- **Exercise**: Output, without any change, the listing below from its opening line up to and including the line with "The brown zomasutel".

- **Supplied records**:
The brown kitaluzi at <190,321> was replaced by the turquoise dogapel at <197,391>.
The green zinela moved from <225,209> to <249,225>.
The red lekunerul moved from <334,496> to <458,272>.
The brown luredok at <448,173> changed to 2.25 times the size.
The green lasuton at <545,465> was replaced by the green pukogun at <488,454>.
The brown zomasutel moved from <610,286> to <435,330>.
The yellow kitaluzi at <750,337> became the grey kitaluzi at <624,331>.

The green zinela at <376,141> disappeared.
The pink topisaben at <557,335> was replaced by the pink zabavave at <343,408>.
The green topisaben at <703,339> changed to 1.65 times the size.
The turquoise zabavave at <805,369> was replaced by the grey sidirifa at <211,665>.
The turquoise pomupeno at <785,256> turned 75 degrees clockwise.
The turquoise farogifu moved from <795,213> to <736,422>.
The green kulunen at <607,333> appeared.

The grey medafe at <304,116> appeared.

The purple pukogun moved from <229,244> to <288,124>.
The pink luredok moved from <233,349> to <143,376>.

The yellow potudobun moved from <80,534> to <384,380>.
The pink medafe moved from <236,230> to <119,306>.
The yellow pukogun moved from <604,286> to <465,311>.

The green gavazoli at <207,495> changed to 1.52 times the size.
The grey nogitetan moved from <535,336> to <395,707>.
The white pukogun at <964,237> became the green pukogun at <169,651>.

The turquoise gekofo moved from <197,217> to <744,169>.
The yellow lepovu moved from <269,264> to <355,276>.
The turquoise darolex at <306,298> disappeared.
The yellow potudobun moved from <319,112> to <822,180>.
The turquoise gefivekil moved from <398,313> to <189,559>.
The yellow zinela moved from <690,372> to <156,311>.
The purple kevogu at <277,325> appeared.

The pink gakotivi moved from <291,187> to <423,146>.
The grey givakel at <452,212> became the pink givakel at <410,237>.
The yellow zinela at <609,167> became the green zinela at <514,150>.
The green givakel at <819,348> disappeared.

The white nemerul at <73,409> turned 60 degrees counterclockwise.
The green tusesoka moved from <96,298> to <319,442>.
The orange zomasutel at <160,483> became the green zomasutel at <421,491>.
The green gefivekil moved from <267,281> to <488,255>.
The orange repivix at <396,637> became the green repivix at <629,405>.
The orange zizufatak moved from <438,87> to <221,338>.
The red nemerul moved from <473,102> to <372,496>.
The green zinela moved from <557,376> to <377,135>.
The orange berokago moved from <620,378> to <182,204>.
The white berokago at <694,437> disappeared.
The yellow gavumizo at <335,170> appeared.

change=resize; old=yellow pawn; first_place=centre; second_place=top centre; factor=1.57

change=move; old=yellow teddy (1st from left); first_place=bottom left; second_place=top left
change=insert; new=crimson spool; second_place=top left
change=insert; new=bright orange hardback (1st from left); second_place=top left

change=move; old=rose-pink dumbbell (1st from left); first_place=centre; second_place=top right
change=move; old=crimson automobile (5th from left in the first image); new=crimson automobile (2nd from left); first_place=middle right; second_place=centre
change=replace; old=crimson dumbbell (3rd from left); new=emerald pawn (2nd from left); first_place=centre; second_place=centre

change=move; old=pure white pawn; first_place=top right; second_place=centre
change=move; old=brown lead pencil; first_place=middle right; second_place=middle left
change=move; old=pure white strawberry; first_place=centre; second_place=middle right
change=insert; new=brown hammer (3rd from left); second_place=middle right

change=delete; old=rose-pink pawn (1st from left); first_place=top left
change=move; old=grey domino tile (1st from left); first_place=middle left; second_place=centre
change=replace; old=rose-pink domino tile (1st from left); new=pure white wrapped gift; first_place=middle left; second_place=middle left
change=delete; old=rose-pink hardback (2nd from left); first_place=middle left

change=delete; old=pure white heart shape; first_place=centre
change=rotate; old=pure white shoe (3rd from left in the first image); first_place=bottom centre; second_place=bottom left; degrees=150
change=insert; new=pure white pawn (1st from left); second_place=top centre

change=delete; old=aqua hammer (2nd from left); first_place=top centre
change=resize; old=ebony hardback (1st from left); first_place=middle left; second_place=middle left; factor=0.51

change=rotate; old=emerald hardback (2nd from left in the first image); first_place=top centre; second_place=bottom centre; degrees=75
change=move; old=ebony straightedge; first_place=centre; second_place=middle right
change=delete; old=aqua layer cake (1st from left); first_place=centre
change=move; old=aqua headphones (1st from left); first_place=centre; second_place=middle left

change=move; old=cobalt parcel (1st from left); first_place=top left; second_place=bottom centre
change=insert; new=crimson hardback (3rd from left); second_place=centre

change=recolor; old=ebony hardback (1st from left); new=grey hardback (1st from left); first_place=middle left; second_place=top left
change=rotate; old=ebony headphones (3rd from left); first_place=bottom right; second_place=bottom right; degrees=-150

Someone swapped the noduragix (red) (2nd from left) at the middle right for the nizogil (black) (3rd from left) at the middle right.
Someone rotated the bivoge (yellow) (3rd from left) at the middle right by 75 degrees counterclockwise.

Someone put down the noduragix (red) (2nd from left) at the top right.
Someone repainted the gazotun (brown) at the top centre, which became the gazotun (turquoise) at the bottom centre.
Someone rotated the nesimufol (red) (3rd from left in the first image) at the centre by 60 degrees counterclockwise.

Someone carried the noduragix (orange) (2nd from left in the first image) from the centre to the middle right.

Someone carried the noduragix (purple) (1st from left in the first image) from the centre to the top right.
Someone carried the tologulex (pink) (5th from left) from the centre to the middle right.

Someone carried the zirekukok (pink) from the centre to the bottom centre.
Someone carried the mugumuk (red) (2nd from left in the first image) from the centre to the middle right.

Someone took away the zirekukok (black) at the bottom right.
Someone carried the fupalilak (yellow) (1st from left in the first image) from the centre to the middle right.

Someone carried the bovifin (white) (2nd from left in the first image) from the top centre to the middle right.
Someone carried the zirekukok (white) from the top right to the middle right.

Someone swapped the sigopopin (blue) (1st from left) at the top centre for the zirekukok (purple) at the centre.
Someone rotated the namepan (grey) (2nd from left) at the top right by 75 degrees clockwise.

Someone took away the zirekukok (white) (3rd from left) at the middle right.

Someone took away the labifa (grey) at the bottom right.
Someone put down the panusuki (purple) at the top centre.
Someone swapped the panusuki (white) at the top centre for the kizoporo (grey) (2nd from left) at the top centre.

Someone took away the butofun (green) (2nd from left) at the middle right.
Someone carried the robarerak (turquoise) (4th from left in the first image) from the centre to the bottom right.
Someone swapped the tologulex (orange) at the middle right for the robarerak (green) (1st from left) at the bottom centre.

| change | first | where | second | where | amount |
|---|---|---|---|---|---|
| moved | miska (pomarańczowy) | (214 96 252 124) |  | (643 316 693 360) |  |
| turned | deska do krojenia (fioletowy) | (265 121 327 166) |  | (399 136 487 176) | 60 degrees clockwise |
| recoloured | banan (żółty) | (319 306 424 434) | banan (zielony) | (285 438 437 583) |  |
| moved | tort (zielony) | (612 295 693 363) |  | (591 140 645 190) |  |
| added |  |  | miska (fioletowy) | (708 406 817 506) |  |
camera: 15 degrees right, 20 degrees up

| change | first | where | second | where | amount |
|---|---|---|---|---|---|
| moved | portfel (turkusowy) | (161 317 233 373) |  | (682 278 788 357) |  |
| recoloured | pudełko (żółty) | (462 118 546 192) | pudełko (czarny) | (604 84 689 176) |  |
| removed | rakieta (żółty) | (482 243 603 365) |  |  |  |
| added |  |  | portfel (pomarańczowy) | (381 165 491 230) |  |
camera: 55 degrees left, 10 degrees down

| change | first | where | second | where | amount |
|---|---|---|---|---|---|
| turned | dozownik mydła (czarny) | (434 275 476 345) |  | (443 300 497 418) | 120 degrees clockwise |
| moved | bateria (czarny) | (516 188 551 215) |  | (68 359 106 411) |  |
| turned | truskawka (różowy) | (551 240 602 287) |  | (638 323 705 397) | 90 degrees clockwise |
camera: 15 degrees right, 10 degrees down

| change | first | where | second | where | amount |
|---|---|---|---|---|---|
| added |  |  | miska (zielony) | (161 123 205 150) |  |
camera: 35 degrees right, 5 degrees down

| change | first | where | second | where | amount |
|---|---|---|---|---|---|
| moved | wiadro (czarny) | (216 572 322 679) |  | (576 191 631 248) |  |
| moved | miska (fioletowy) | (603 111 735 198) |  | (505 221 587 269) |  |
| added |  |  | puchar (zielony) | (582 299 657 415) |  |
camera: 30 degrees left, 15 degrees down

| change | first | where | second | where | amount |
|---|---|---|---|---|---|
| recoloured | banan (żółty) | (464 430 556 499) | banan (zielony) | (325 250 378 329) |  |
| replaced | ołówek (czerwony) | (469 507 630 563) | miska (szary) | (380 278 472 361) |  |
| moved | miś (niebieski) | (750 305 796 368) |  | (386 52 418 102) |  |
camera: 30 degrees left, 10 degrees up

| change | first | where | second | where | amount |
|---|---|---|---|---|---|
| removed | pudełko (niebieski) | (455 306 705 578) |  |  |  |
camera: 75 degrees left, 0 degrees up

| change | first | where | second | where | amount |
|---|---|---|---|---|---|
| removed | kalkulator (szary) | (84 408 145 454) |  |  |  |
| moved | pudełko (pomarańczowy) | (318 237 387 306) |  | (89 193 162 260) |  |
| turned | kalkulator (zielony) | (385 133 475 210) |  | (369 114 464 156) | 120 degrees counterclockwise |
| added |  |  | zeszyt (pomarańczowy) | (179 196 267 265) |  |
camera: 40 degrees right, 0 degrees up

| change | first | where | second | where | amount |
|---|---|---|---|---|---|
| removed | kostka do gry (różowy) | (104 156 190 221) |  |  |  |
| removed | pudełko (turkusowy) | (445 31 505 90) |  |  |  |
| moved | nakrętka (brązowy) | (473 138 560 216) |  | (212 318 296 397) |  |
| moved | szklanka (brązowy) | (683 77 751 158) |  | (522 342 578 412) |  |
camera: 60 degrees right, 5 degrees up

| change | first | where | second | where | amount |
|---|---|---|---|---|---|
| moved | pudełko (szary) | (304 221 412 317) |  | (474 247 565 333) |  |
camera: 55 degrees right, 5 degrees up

- **Finished task**:
The brown kitaluzi at <190,321> was replaced by the turquoise dogapel at <197,391>.
The green zinela moved from <225,209> to <249,225>.
The red lekunerul moved from <334,496> to <458,272>.
The brown luredok at <448,173> changed to 2.25 times the size.
The green lasuton at <545,465> was replaced by the green pukogun at <488,454>.
The brown zomasutel moved from <610,286> to <435,330>.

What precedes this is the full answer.